Your instructions
An exact reproduction of all entries is required.
Information given Start Marker
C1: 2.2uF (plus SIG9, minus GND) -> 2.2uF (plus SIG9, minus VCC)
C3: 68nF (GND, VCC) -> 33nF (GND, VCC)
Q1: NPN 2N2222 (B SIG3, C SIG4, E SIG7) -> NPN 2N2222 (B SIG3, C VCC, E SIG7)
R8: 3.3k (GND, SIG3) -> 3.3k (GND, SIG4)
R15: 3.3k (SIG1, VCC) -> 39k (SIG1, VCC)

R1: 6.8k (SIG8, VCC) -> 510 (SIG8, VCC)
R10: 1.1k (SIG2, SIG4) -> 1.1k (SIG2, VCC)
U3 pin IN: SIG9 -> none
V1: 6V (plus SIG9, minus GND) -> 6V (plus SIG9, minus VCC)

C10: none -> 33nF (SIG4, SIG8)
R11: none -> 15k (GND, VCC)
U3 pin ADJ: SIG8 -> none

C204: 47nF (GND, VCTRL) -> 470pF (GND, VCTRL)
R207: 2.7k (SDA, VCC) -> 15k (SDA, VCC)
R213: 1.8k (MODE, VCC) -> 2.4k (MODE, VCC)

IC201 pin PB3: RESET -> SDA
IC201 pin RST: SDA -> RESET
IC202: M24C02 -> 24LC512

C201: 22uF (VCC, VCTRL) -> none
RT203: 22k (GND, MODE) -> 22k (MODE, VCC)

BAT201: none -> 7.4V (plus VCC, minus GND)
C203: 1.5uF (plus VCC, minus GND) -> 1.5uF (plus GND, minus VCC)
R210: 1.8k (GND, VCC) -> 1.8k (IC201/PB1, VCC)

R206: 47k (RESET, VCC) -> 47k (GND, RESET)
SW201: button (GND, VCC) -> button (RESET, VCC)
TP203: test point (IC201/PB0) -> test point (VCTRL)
Information given End Marker
Written solution
C1: 2.2uF (plus SIG9, minus GND) -> 2.2uF (plus SIG9, minus VCC)
C3: 68nF (GND, VCC) -> 33nF (GND, VCC)
Q1: NPN 2N2222 (B SIG3, C SIG4, E SIG7) -> NPN 2N2222 (B SIG3, C VCC, E SIG7)
R8: 3.3k (GND, SIG3) -> 3.3k (GND, SIG4)
R15: 3.3k (SIG1, VCC) -> 39k (SIG1, VCC)

R1: 6.8k (SIG8, VCC) -> 510 (SIG8, VCC)
R10: 1.1k (SIG2, SIG4) -> 1.1k (SIG2, VCC)
U3 pin IN: SIG9 -> none
V1: 6V (plus SIG9, minus GND) -> 6V (plus SIG9, minus VCC)

C10: none -> 33nF (SIG4, SIG8)
R11: none -> 15k (GND, VCC)
U3 pin ADJ: SIG8 -> none

C204: 47nF (GND, VCTRL) -> 470pF (GND, VCTRL)
R207: 2.7k (SDA, VCC) -> 15k (SDA, VCC)
R213: 1.8k (MODE, VCC) -> 2.4k (MODE, VCC)

IC201 pin PB3: RESET -> SDA
IC201 pin RST: SDA -> RESET
IC202: M24C02 -> 24LC512

C201: 22uF (VCC, VCTRL) -> none
RT203: 22k (GND, MODE) -> 22k (MODE, VCC)

BAT201: none -> 7.4V (plus VCC, minus GND)
C203: 1.5uF (plus VCC, minus GND) -> 1.5uF (plus GND, minus VCC)
R210: 1.8k (GND, VCC) -> 1.8k (IC201/PB1, VCC)

R206: 47k (RESET, VCC) -> 47k (GND, RESET)
SW201: button (GND, VCC) -> button (RESET, VCC)
TP203: test point (IC201/PB0) -> test point (VCTRL)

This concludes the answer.